WHAT TO WORK ON — In the records below, count every line that includes the word "degrees". Provide the total alone.

DATA FOR ANALYSIS —
'''

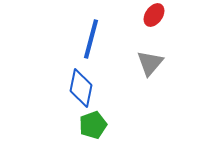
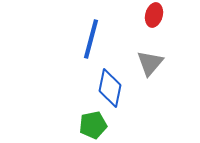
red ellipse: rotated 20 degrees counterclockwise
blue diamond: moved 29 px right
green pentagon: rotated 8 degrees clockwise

'''
'''

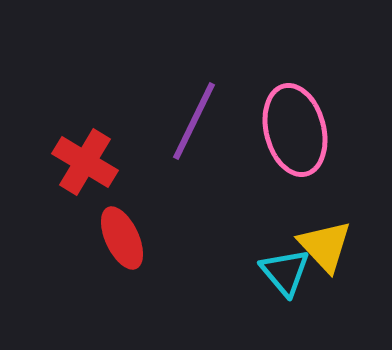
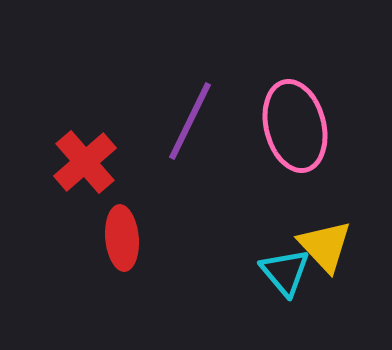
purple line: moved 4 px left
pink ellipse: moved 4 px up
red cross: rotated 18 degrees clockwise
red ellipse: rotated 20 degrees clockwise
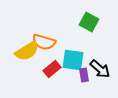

'''

RESULT OF THE EXERCISE — 4